## What is needed
In every line of the records, look for "buffer", then report how many lines have it and nothing else.

START Exercise materials

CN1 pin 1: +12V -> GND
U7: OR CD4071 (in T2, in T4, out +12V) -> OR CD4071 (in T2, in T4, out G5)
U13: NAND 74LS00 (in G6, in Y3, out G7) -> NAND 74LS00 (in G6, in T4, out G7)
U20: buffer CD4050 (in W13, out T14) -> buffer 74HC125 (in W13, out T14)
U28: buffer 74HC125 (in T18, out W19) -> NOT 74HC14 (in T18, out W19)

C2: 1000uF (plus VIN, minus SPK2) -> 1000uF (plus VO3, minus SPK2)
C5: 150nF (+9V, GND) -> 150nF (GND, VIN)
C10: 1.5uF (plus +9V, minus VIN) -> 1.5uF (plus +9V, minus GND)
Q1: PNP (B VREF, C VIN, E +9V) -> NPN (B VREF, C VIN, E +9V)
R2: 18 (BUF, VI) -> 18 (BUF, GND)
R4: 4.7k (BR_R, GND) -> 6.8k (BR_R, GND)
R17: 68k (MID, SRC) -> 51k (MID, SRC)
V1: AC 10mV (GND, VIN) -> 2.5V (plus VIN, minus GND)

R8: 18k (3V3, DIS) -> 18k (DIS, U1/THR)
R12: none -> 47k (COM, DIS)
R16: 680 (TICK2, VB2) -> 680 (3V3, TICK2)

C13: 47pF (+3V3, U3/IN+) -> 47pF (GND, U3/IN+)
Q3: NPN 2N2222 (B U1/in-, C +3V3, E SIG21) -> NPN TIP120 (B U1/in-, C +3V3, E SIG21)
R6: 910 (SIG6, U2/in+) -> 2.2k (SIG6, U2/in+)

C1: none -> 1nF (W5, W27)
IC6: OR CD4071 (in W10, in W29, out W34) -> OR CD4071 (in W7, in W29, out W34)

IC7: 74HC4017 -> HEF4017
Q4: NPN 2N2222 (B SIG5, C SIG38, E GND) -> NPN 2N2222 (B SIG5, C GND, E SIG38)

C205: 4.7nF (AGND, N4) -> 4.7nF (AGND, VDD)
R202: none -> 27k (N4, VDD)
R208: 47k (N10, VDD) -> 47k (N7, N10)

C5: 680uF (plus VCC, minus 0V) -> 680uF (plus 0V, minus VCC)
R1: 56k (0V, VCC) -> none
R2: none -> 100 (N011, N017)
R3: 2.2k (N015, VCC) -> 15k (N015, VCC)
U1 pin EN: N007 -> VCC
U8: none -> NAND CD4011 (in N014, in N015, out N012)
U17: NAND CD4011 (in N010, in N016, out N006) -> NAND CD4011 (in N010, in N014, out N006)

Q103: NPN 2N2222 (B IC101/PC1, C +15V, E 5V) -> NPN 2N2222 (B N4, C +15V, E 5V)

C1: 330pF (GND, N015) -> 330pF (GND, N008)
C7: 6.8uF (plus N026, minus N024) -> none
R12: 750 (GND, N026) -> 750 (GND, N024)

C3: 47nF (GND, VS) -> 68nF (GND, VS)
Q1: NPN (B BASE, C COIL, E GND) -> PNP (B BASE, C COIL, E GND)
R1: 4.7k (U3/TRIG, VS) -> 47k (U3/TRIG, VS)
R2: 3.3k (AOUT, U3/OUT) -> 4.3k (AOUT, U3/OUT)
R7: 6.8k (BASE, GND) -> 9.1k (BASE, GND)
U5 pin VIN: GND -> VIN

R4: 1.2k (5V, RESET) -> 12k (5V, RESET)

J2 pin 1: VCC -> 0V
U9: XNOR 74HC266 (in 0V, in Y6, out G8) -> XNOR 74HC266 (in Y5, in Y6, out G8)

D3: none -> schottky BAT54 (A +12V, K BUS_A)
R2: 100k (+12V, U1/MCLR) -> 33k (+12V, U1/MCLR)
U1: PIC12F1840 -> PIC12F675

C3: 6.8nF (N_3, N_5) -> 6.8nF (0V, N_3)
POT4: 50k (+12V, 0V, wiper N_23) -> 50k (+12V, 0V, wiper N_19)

END Exercise materials

## Task output
2